◆ TASK DIRECTIONS: Your task is to find every line of the listing that includes "braun" and copy it.

◆ PROVIDED RECORDS:
= = = =
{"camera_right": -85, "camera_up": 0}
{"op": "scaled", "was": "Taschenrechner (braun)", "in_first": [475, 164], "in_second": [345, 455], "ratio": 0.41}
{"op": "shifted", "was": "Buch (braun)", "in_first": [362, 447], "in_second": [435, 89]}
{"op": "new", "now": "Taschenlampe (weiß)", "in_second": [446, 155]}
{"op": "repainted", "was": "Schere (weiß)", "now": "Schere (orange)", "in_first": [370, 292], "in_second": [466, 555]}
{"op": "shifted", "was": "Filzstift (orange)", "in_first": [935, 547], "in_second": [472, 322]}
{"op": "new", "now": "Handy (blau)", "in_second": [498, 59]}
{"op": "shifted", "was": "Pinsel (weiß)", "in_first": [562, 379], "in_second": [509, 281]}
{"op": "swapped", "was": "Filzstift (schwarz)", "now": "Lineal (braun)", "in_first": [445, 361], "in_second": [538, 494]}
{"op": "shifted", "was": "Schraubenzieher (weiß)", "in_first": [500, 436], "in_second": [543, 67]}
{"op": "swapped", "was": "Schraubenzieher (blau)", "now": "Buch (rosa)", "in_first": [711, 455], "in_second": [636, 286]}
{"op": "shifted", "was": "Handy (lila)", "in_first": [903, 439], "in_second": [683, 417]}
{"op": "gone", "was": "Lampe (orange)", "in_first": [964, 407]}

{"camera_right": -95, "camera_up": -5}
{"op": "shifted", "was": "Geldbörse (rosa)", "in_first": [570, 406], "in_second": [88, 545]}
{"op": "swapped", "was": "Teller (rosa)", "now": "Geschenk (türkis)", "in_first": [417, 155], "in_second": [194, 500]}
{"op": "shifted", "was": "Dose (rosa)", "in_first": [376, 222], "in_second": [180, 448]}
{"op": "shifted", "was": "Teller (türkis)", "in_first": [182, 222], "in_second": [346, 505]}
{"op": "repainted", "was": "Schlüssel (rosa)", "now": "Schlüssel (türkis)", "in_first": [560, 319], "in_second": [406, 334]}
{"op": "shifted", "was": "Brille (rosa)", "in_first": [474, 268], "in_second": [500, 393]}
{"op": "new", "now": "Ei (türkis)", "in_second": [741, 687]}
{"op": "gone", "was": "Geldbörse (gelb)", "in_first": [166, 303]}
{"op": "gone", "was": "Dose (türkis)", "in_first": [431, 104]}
= = = =
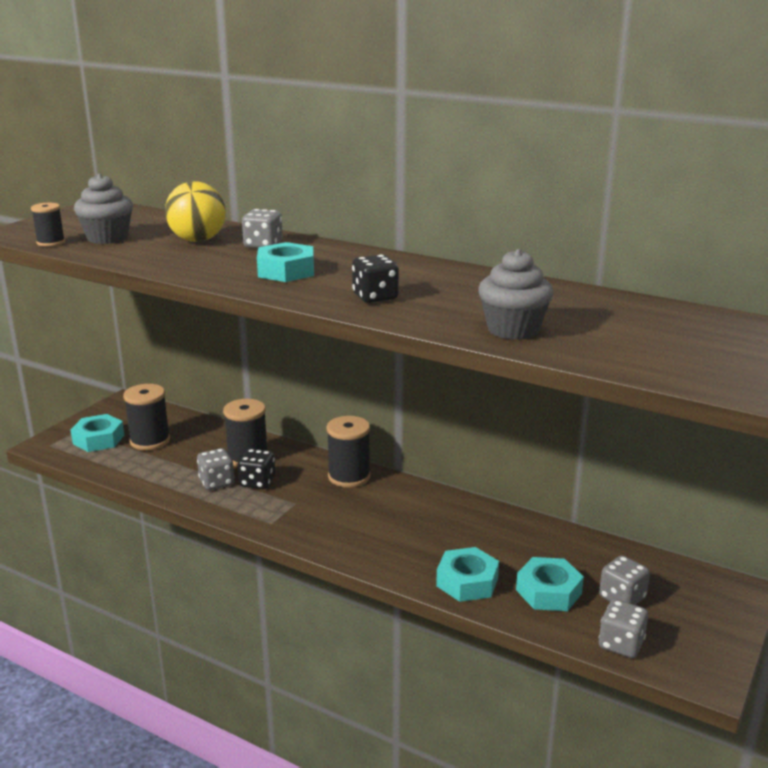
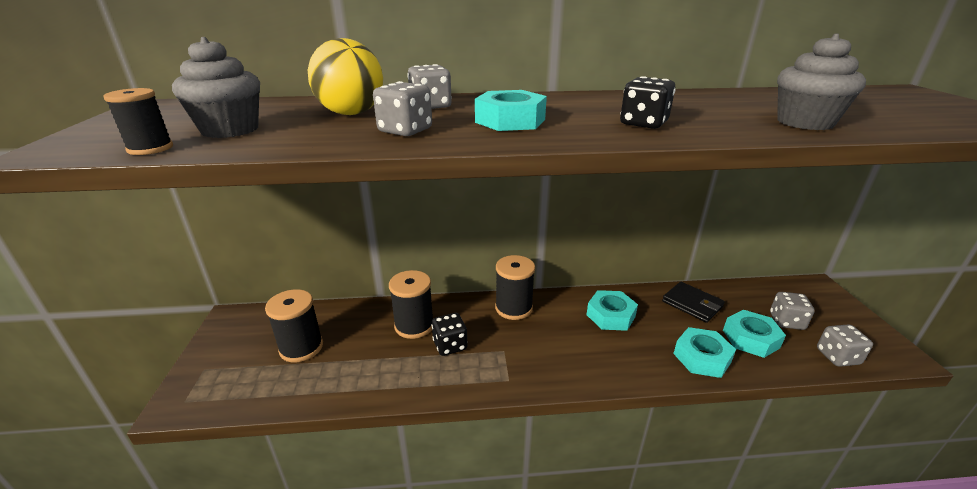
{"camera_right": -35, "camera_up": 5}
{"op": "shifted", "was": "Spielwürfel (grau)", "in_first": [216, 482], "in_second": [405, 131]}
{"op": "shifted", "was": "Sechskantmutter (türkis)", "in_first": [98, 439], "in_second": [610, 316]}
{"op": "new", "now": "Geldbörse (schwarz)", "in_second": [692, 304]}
= = = =
◆ RESULT OF THIS EXERCISE:
{"op": "scaled", "was": "Taschenrechner (braun)", "in_first": [475, 164], "in_second": [345, 455], "ratio": 0.41}
{"op": "shifted", "was": "Buch (braun)", "in_first": [362, 447], "in_second": [435, 89]}
{"op": "swapped", "was": "Filzstift (schwarz)", "now": "Lineal (braun)", "in_first": [445, 361], "in_second": [538, 494]}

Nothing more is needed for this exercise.